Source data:

>>>>

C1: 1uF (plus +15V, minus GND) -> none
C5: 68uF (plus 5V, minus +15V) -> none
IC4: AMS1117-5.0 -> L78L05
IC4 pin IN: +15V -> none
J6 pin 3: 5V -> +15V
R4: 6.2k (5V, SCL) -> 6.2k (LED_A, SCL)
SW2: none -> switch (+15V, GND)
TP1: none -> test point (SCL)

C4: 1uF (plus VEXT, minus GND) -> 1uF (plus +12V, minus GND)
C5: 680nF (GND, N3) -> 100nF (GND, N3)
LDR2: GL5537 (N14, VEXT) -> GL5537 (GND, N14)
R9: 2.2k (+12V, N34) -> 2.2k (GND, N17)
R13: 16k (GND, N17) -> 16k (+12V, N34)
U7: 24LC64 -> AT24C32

<<<<

- **Exercise aim**
All of the data above needs to be transcribed verbatim.

- **Answer to this task**
C1: 1uF (plus +15V, minus GND) -> none
C5: 68uF (plus 5V, minus +15V) -> none
IC4: AMS1117-5.0 -> L78L05
IC4 pin IN: +15V -> none
J6 pin 3: 5V -> +15V
R4: 6.2k (5V, SCL) -> 6.2k (LED_A, SCL)
SW2: none -> switch (+15V, GND)
TP1: none -> test point (SCL)

C4: 1uF (plus VEXT, minus GND) -> 1uF (plus +12V, minus GND)
C5: 680nF (GND, N3) -> 100nF (GND, N3)
LDR2: GL5537 (N14, VEXT) -> GL5537 (GND, N14)
R9: 2.2k (+12V, N34) -> 2.2k (GND, N17)
R13: 16k (GND, N17) -> 16k (+12V, N34)
U7: 24LC64 -> AT24C32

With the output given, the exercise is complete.